GIVEN PROBLEM
Exactly the lines from the line containing "Segment regions of carcinoma." through the final line of the entries below must be returned, and only those, without pictures.

================

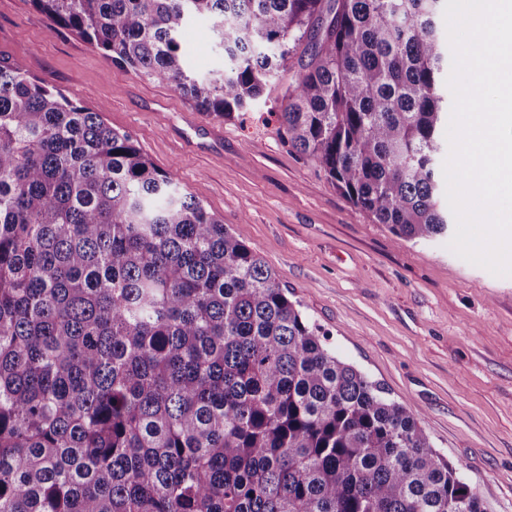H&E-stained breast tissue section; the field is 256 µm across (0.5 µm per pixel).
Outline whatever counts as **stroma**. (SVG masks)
I'll list each match as a JSON object with an SVG mask.
<instances>
[{"mask_svg":"<svg viewBox=\"0 0 512 512\" xmlns=\"http://www.w3.org/2000/svg\"><path fill=\"white\" fill-rule=\"evenodd\" d=\"M209 27L198 20L181 36L197 72L222 64ZM0 58L131 135L263 258L341 359L418 413L485 512H512V277L459 258L445 237L397 240L289 147L278 114L307 51L252 108L224 119L105 60L31 0H0Z\"/></svg>","mask_w":512,"mask_h":512,"instance_id":"obj_1","label":"stroma"}]
</instances>
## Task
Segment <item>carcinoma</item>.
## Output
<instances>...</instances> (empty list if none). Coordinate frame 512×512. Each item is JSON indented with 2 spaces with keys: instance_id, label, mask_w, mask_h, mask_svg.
Here are the masks:
<instances>
[{
  "instance_id": "carcinoma-1",
  "label": "carcinoma",
  "mask_w": 512,
  "mask_h": 512,
  "mask_svg": "<svg viewBox=\"0 0 512 512\" xmlns=\"http://www.w3.org/2000/svg\"><path fill=\"white\" fill-rule=\"evenodd\" d=\"M218 118L279 119L373 223L449 233L445 0H31ZM211 21L224 68L186 69ZM0 512H483L415 413L102 112L0 60Z\"/></svg>"
}]
</instances>
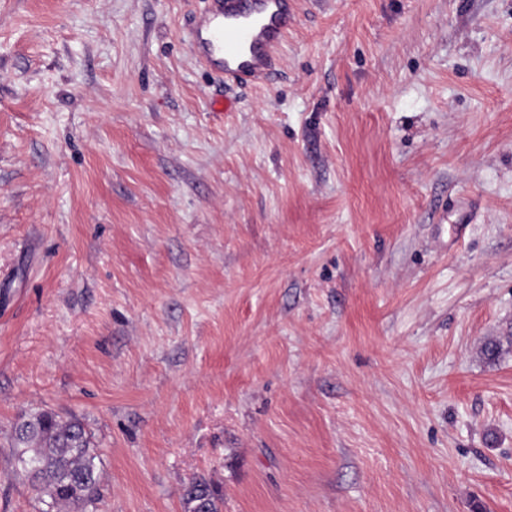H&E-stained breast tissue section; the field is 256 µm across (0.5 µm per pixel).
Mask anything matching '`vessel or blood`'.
<instances>
[{
    "label": "vessel or blood",
    "mask_w": 512,
    "mask_h": 512,
    "mask_svg": "<svg viewBox=\"0 0 512 512\" xmlns=\"http://www.w3.org/2000/svg\"><path fill=\"white\" fill-rule=\"evenodd\" d=\"M294 16L295 0H211L192 32L195 53L226 76L269 80Z\"/></svg>",
    "instance_id": "b4317fda"
}]
</instances>
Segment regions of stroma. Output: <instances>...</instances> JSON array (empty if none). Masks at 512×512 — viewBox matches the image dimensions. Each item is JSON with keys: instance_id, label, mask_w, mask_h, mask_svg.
<instances>
[{"instance_id": "obj_1", "label": "stroma", "mask_w": 512, "mask_h": 512, "mask_svg": "<svg viewBox=\"0 0 512 512\" xmlns=\"http://www.w3.org/2000/svg\"><path fill=\"white\" fill-rule=\"evenodd\" d=\"M205 0H0V512L17 416L99 512H512V0H297L266 83ZM14 426L12 448L15 469L36 486L53 504L52 512H96L100 498L101 470L95 443L83 424L75 418L63 422L46 410H31L19 416ZM18 418V419H19ZM20 429H22L20 431ZM98 460V463L96 462ZM186 512H220L223 499L207 481L201 479L191 483L182 494Z\"/></svg>"}]
</instances>
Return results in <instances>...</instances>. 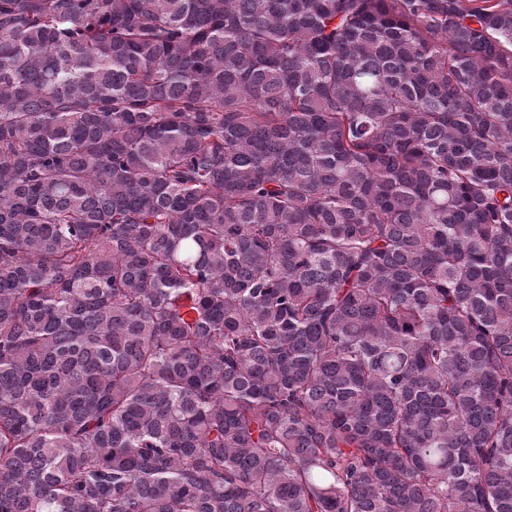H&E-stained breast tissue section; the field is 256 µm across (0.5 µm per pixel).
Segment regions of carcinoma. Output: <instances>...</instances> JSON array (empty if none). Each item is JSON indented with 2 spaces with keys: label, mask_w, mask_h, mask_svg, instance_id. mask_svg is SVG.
<instances>
[{
  "label": "carcinoma",
  "mask_w": 512,
  "mask_h": 512,
  "mask_svg": "<svg viewBox=\"0 0 512 512\" xmlns=\"http://www.w3.org/2000/svg\"><path fill=\"white\" fill-rule=\"evenodd\" d=\"M0 512H512V0H0Z\"/></svg>",
  "instance_id": "carcinoma-1"
}]
</instances>
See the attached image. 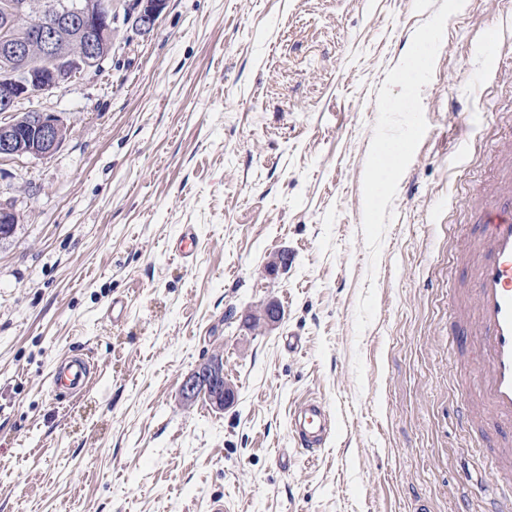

================

EXPECTED ANSWER
Segment regions of carcinoma. Output: <instances>...</instances> JSON array (empty if none). Each item is JSON indented with 2 spaces with keys: label, mask_w, mask_h, mask_svg, instance_id. mask_svg is SVG.
<instances>
[{
  "label": "carcinoma",
  "mask_w": 512,
  "mask_h": 512,
  "mask_svg": "<svg viewBox=\"0 0 512 512\" xmlns=\"http://www.w3.org/2000/svg\"><path fill=\"white\" fill-rule=\"evenodd\" d=\"M0 512H512V0H0Z\"/></svg>",
  "instance_id": "carcinoma-1"
}]
</instances>
See the attached image. 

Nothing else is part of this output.